[Start of Attachment]

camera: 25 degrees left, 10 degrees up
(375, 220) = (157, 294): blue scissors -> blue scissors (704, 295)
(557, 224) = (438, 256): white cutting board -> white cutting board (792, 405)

[End of Attachment]
[Start of Attachment]

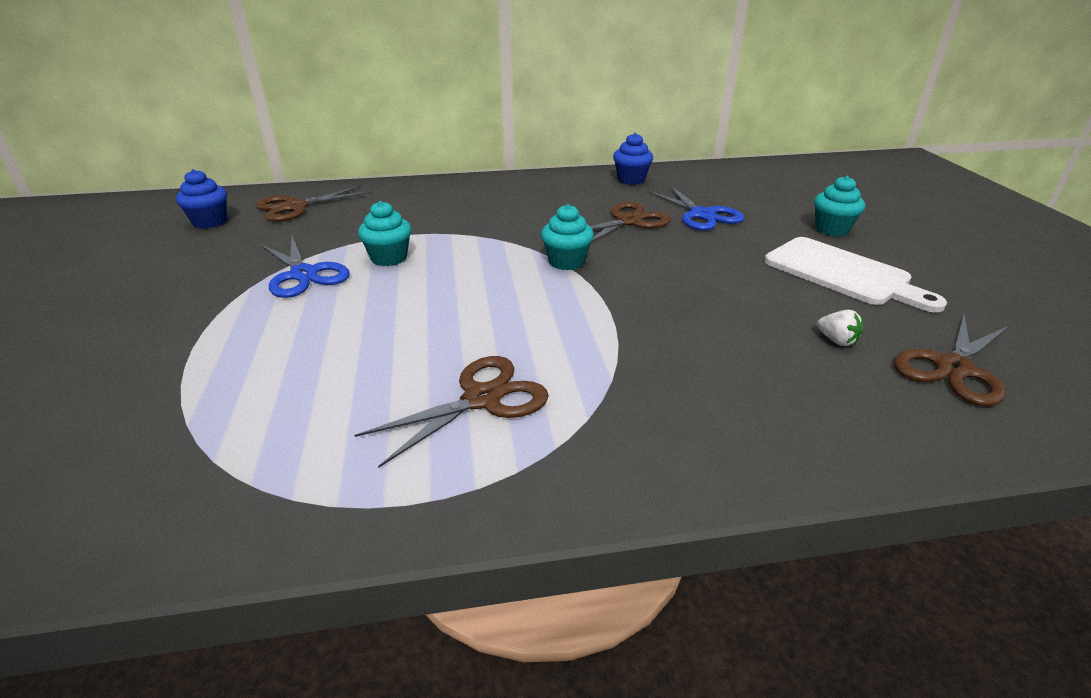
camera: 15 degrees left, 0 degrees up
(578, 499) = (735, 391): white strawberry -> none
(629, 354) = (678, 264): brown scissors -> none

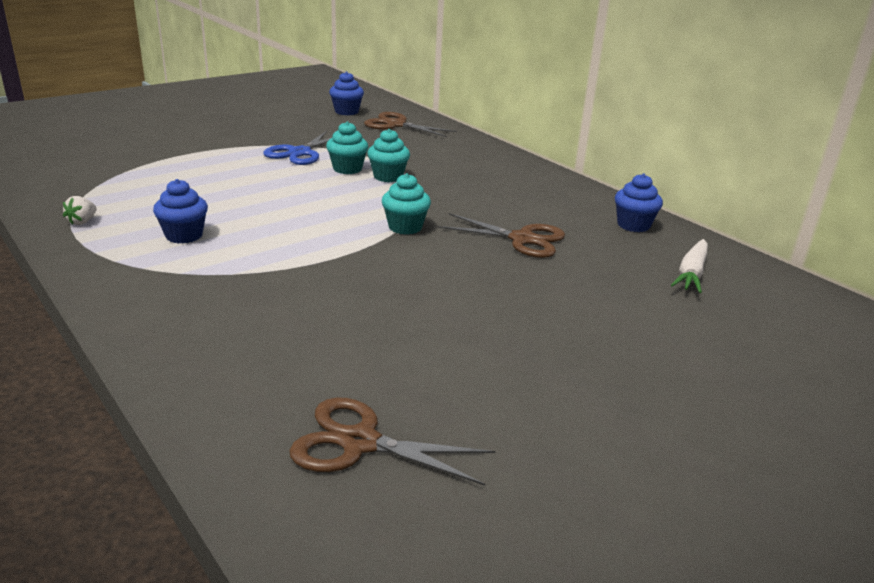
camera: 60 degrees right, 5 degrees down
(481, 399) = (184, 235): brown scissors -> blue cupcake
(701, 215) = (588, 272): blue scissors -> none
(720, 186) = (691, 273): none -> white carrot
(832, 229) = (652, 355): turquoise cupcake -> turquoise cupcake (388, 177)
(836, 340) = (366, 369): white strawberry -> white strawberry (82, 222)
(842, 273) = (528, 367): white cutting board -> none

[End of Attachment]

What you return must be an exact retyping of the lines above starting at the line with "(481, 399) = (184, 235): brown" and ending at the line with "(832, 229) = (652, 355): turquoise", and nothing besides.

→ **Response box**
(481, 399) = (184, 235): brown scissors -> blue cupcake
(701, 215) = (588, 272): blue scissors -> none
(720, 186) = (691, 273): none -> white carrot
(832, 229) = (652, 355): turquoise cupcake -> turquoise cupcake (388, 177)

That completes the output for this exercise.